# [EXERCISE INSTRUCTIONS]
Everything in the data must be repeated exactly, apart from the pictures, which are left out.

# [GIVEN ENTRIES]
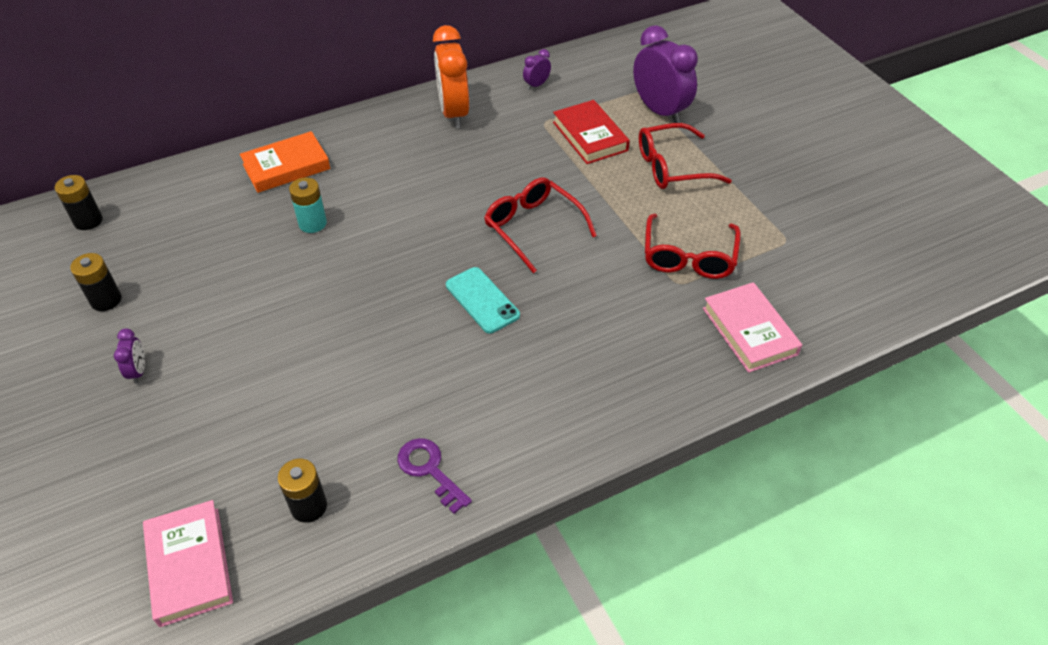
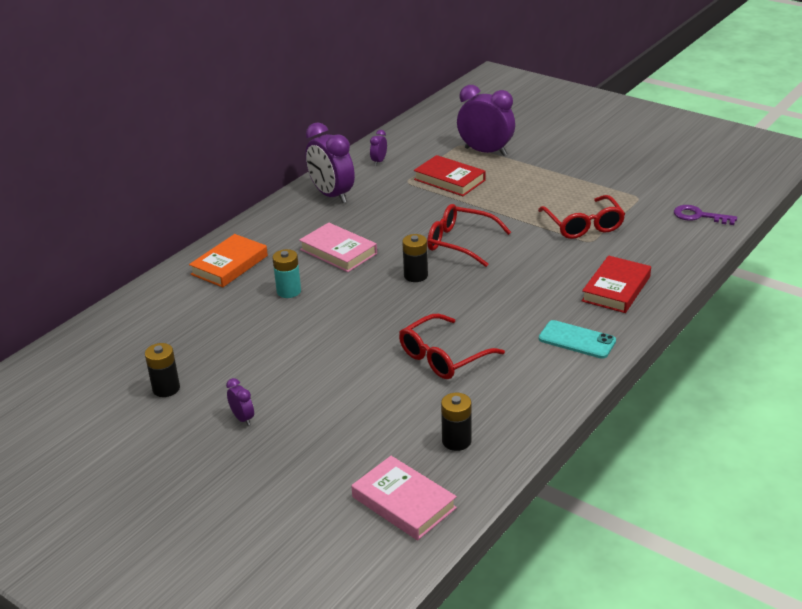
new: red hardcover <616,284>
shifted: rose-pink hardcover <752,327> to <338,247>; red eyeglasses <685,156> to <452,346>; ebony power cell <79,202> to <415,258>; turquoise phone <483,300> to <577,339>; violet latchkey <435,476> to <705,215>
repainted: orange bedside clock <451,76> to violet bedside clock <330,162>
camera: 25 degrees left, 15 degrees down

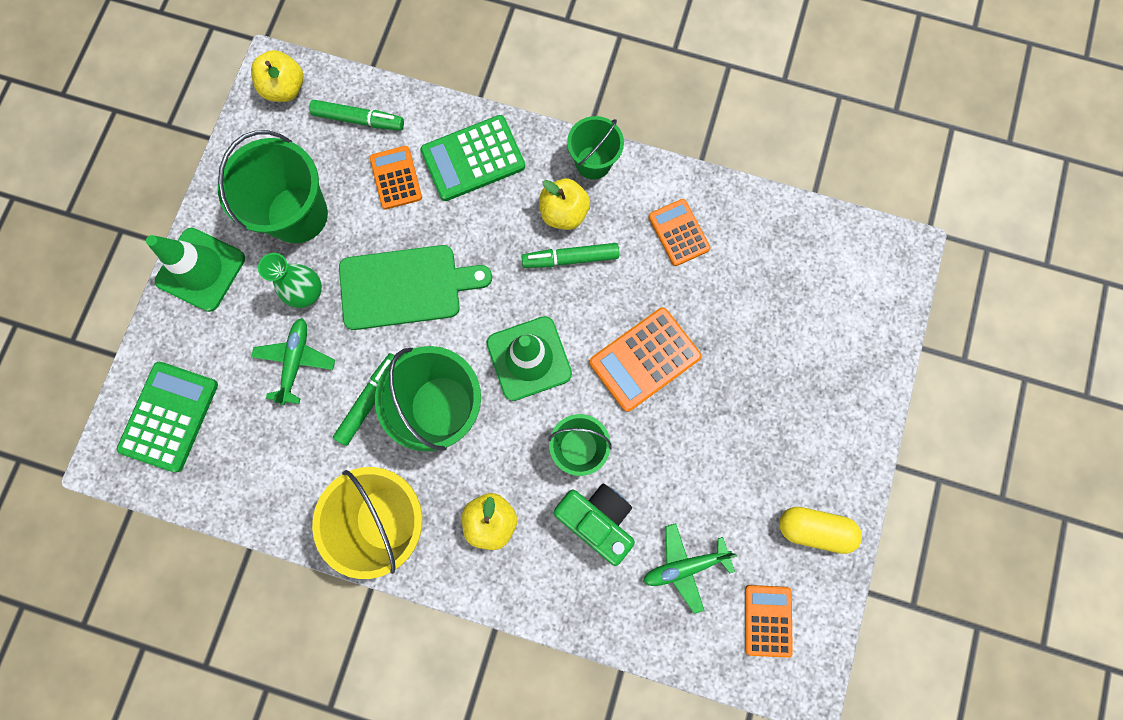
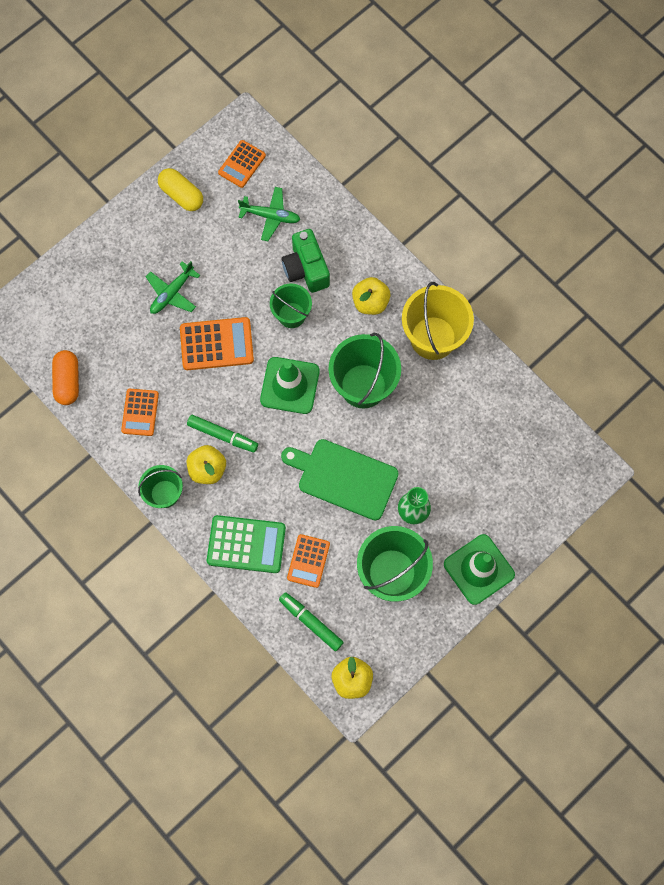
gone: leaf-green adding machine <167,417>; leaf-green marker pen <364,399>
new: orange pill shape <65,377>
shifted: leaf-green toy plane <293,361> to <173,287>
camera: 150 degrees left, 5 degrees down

# [EXERCISE ANSWER]
new: red hardcover <616,284>
shifted: rose-pink hardcover <752,327> to <338,247>; red eyeglasses <685,156> to <452,346>; ebony power cell <79,202> to <415,258>; turquoise phone <483,300> to <577,339>; violet latchkey <435,476> to <705,215>
repainted: orange bedside clock <451,76> to violet bedside clock <330,162>
camera: 25 degrees left, 15 degrees down

gone: leaf-green adding machine <167,417>; leaf-green marker pen <364,399>
new: orange pill shape <65,377>
shifted: leaf-green toy plane <293,361> to <173,287>
camera: 150 degrees left, 5 degrees down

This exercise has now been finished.